Itemized modification records:
-- Opening Marker --

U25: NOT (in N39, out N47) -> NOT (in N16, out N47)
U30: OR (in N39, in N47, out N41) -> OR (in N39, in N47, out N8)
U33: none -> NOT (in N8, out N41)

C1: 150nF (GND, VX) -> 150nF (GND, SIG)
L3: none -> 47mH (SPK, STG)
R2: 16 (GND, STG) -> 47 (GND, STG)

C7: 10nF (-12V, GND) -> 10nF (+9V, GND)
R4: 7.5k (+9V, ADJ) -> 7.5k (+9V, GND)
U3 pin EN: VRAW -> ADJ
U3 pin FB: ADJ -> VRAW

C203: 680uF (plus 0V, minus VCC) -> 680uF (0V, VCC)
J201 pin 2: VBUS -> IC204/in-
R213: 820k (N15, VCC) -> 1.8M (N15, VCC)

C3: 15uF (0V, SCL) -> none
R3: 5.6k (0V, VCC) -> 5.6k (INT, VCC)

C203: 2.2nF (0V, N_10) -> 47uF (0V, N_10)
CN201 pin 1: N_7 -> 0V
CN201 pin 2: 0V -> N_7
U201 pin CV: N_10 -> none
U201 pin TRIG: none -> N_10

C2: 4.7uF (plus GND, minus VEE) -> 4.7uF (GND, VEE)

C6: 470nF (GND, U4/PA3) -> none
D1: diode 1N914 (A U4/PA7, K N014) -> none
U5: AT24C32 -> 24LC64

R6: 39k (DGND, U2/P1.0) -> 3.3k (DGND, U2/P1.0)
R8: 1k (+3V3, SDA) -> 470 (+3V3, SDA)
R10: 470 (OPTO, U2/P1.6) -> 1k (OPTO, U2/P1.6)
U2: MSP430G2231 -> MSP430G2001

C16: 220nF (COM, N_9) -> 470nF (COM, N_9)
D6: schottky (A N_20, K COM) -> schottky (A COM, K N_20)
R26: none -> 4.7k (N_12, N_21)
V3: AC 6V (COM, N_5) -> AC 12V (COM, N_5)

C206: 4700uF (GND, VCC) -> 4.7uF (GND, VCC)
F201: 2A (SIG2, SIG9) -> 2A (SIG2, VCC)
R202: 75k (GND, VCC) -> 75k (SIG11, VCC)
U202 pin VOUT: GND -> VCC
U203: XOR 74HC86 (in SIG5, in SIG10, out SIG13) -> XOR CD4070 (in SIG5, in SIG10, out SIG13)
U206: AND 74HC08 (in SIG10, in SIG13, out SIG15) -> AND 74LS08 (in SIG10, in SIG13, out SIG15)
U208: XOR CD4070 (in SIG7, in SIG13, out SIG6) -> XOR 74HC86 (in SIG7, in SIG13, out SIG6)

-- Closing Marker --

ASSIGNED TASK
Please print exactly the lines of the entries above, beginning with the line that contains "U206: AND 74HC08" and ending with the last line.

RESPONSE BELOW
U206: AND 74HC08 (in SIG10, in SIG13, out SIG15) -> AND 74LS08 (in SIG10, in SIG13, out SIG15)
U208: XOR CD4070 (in SIG7, in SIG13, out SIG6) -> XOR 74HC86 (in SIG7, in SIG13, out SIG6)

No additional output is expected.